[About this task]: Please return only the lines from the one with "R8: 2.2k (GND, VC) -> 2.2k (+5V, VC)" through the final line of the data, unchanged, with pictures omitted.

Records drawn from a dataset
+++

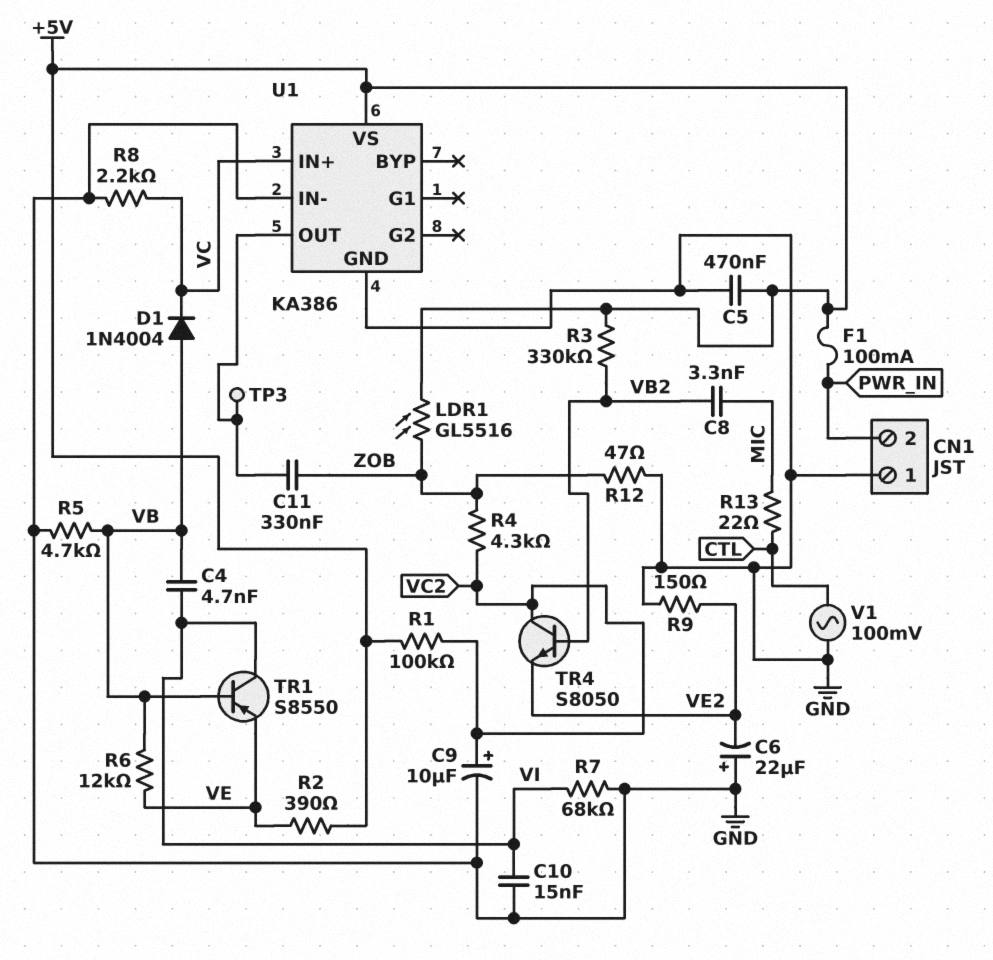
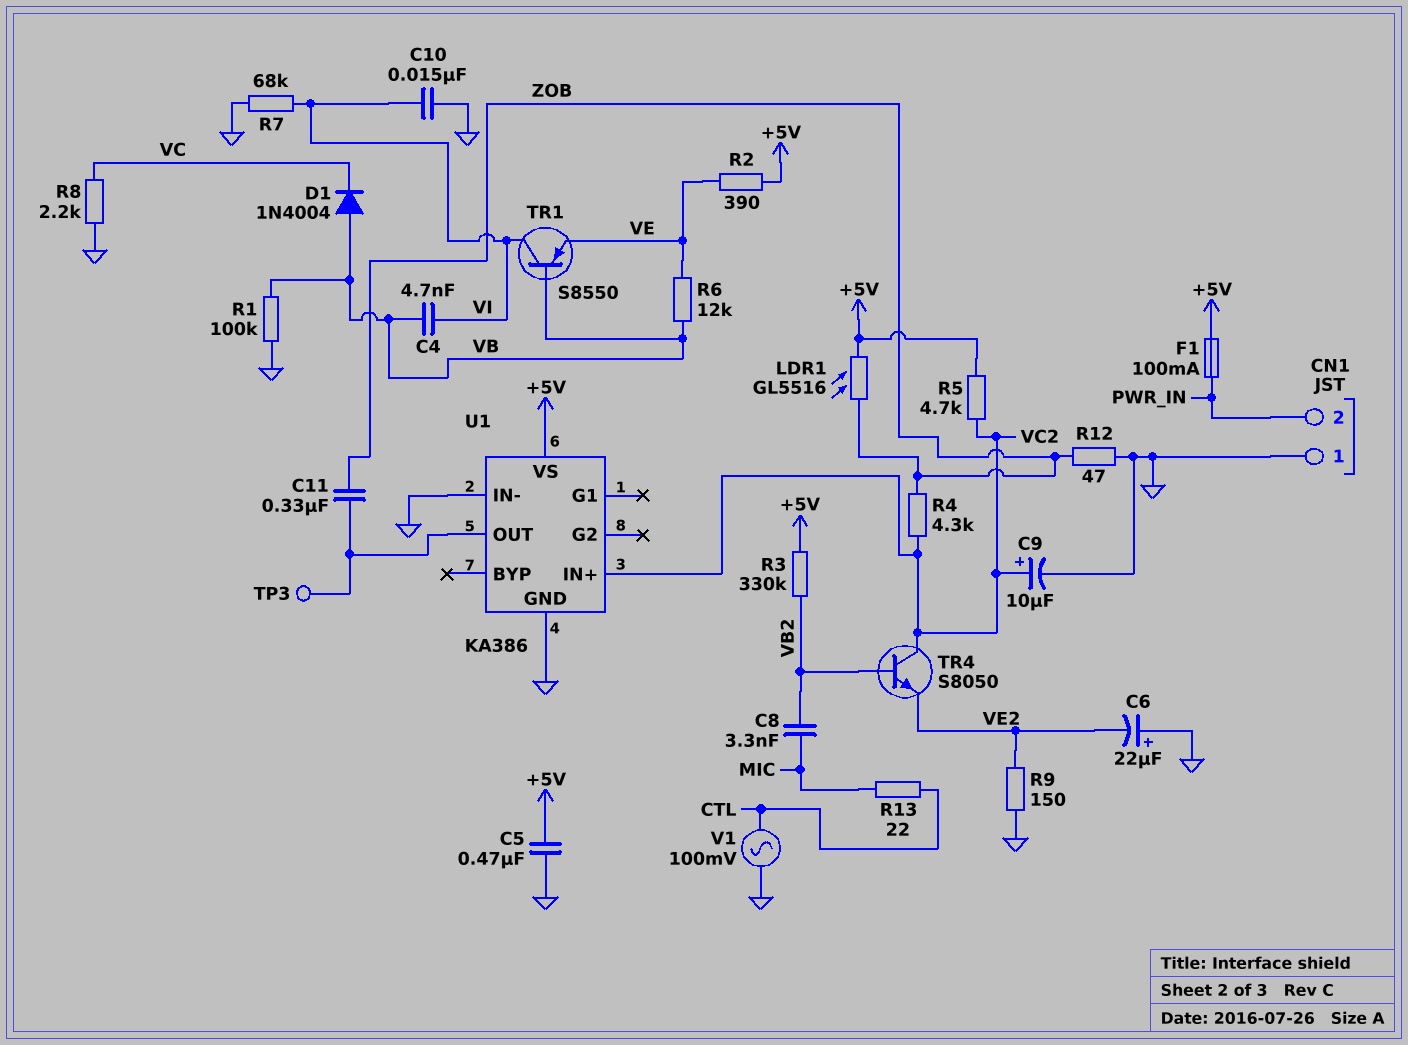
R1: 100k (+5V, VC2) -> 100k (GND, VB)
R5: 4.7k (GND, VB) -> 4.7k (+5V, VC2)
U1 pin IN+: VC -> VC2

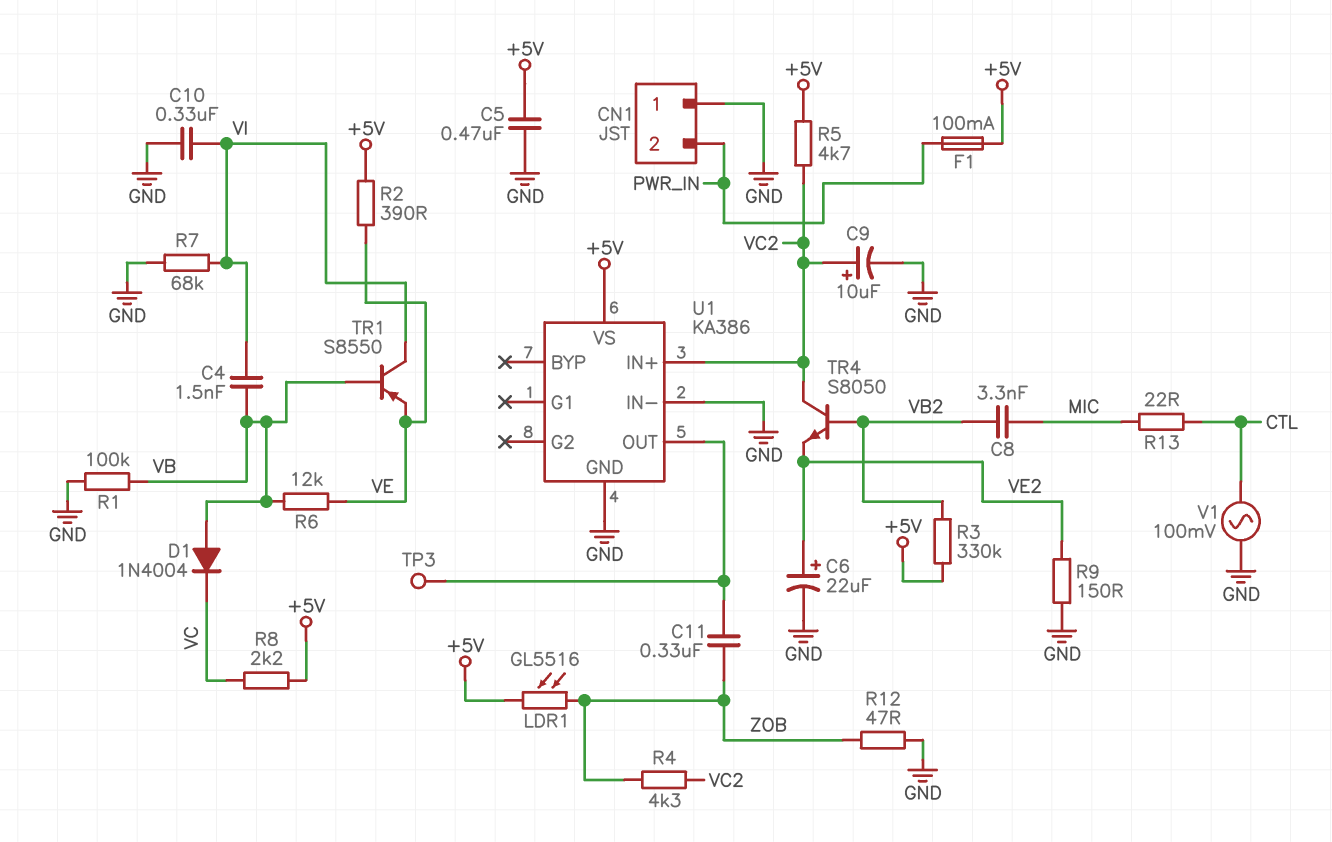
C4: 4.7nF (VB, VI) -> 1.5nF (VB, VI)
C6: 22uF (plus GND, minus VE2) -> 22uF (plus VE2, minus GND)
C10: 15nF (GND, VI) -> 330nF (GND, VI)
R8: 2.2k (GND, VC) -> 2.2k (+5V, VC)

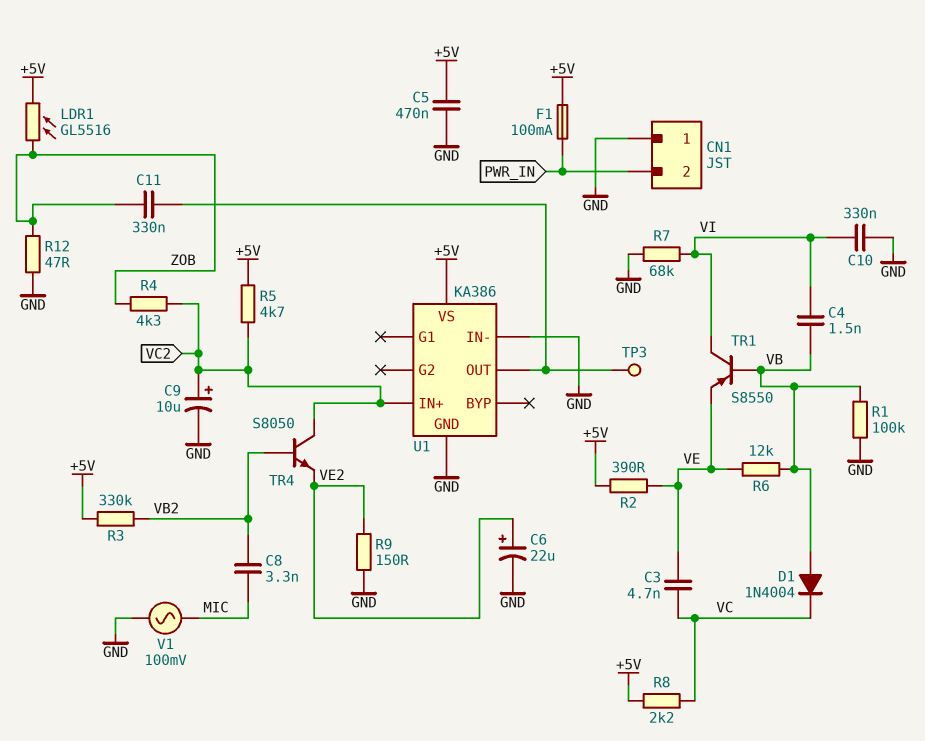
C3: none -> 4.7nF (VC, VE)
R13: 22 (CTL, MIC) -> none
V1: AC 100mV (CTL, GND) -> AC 100mV (GND, MIC)

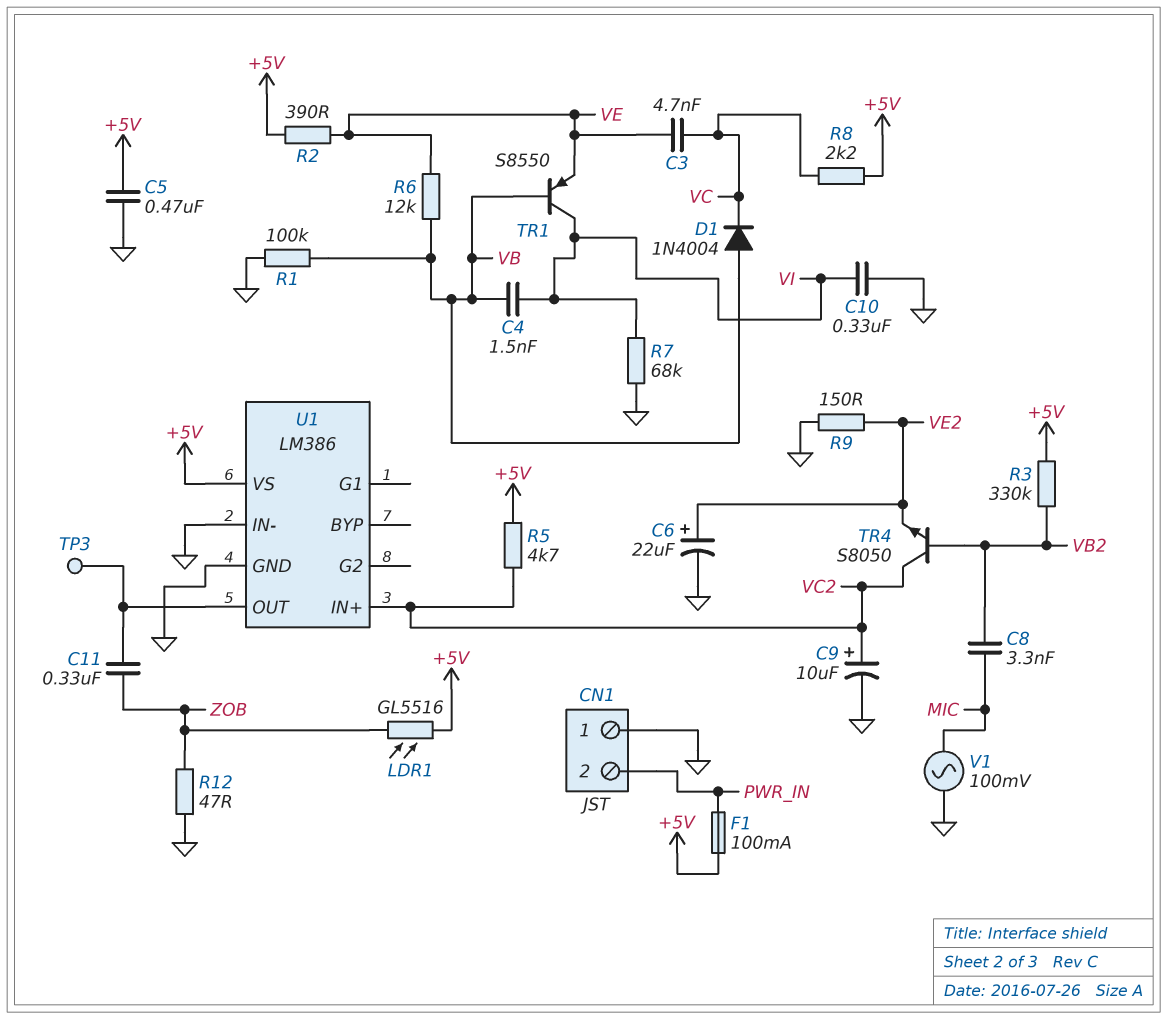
R4: 4.3k (VC2, ZOB) -> none
U1: KA386 -> LM386

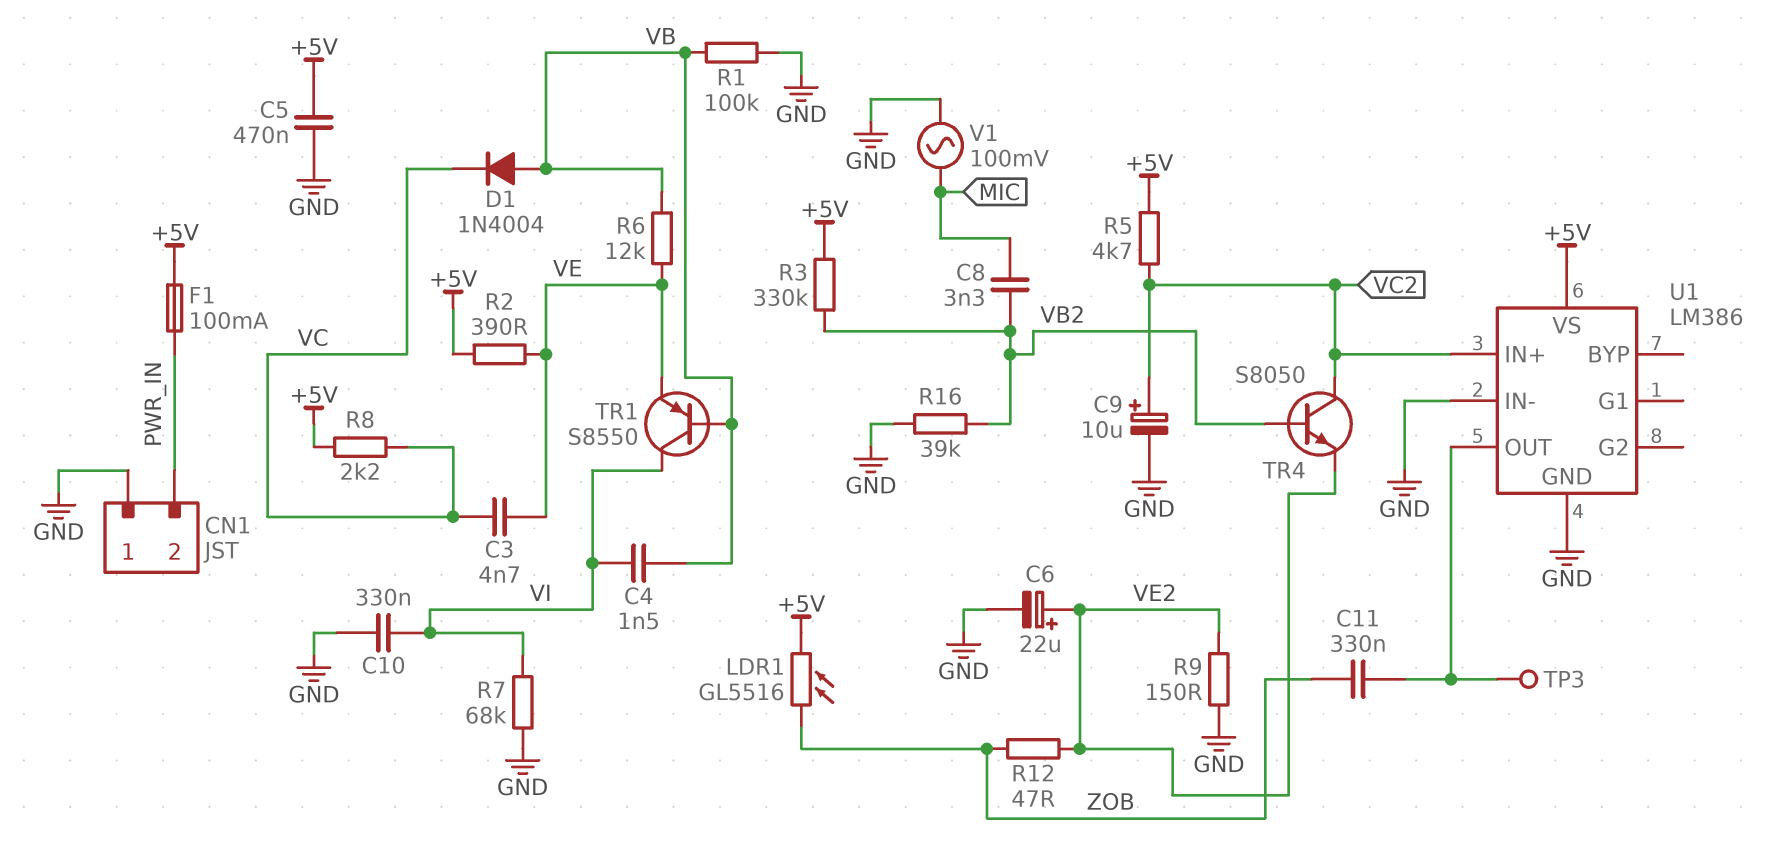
R12: 47 (GND, ZOB) -> 47 (VE2, ZOB)
R16: none -> 39k (GND, VB2)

+++

[Task result]:
R8: 2.2k (GND, VC) -> 2.2k (+5V, VC)

C3: none -> 4.7nF (VC, VE)
R13: 22 (CTL, MIC) -> none
V1: AC 100mV (CTL, GND) -> AC 100mV (GND, MIC)

R4: 4.3k (VC2, ZOB) -> none
U1: KA386 -> LM386

R12: 47 (GND, ZOB) -> 47 (VE2, ZOB)
R16: none -> 39k (GND, VB2)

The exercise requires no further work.